TASK TO COMPLETE
The data below should be retyped exactly, with the pictures left out.

DATASET EXCERPT
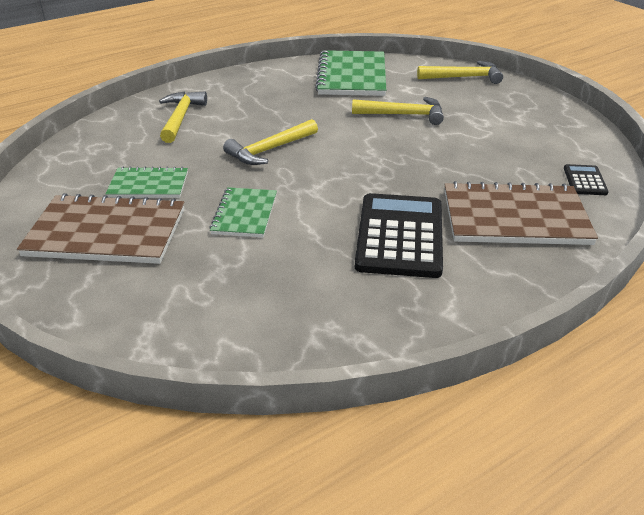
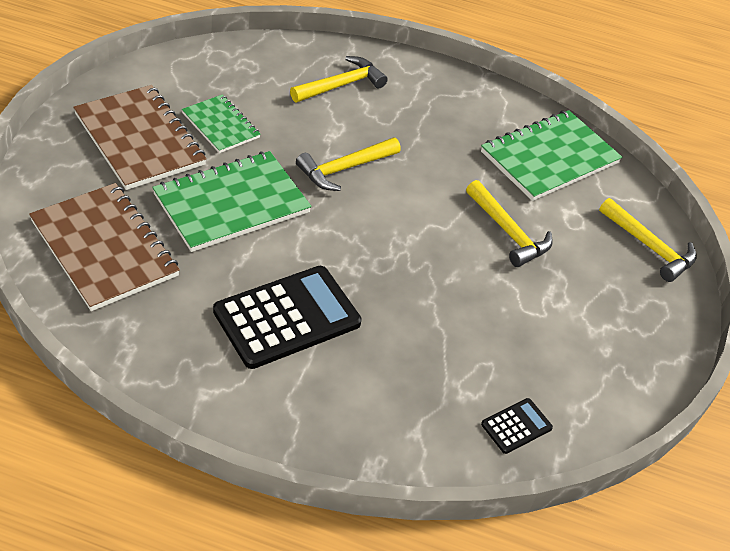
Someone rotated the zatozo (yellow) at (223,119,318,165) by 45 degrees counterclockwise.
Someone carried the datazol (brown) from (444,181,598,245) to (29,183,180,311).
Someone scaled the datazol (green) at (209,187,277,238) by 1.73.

THE COMPLETED TASK
Someone rotated the zatozo (yellow) at (223,119,318,165) by 45 degrees counterclockwise.
Someone carried the datazol (brown) from (444,181,598,245) to (29,183,180,311).
Someone scaled the datazol (green) at (209,187,277,238) by 1.73.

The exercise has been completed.